=== Begin Enclosure ===

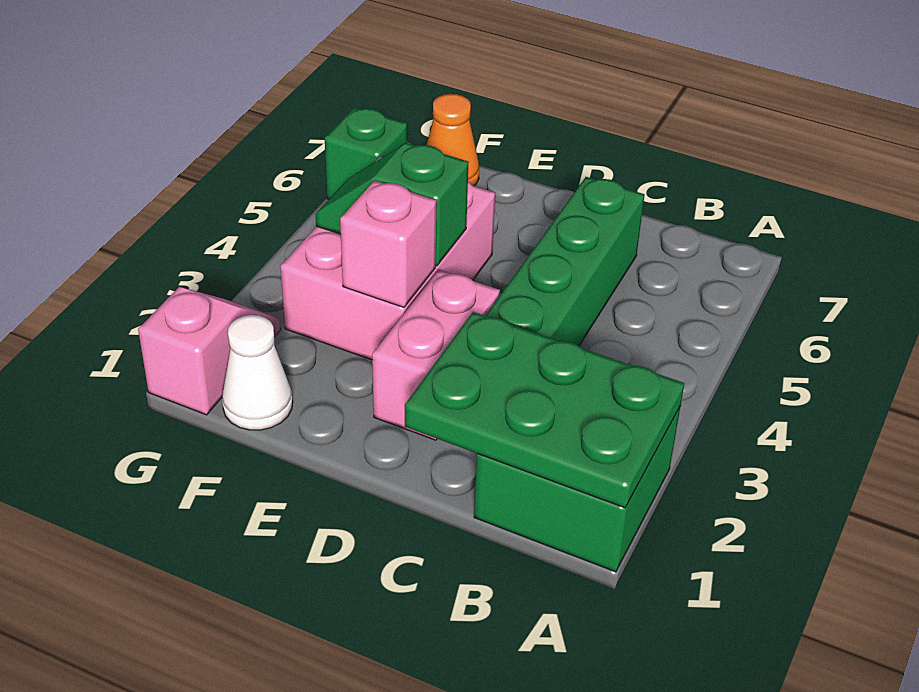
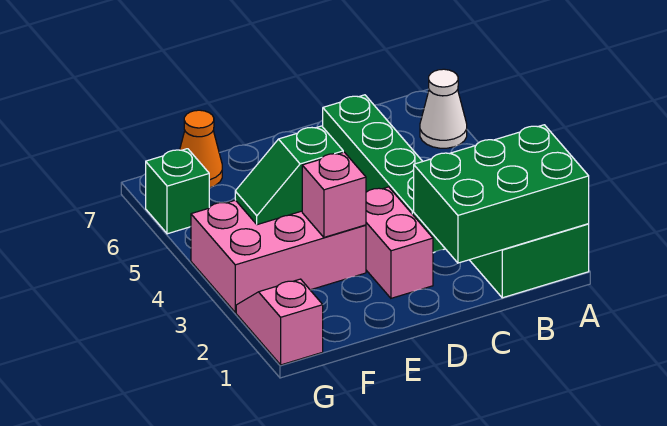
green plate A1:C2 level 2 -> green brick A1:C2 level 2
pink brick E3:F5 level 1 -> pink brick E3:G4 level 1
white cone F1 level 1 -> white cone A6 level 1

=== End Enclosure ===

▸ WHAT NEEDS TO BE DONE:
Each line of the material is to be output exactly. Images are not part of the expected output.

▸ ANSWER SPACE:
green plate A1:C2 level 2 -> green brick A1:C2 level 2
pink brick E3:F5 level 1 -> pink brick E3:G4 level 1
white cone F1 level 1 -> white cone A6 level 1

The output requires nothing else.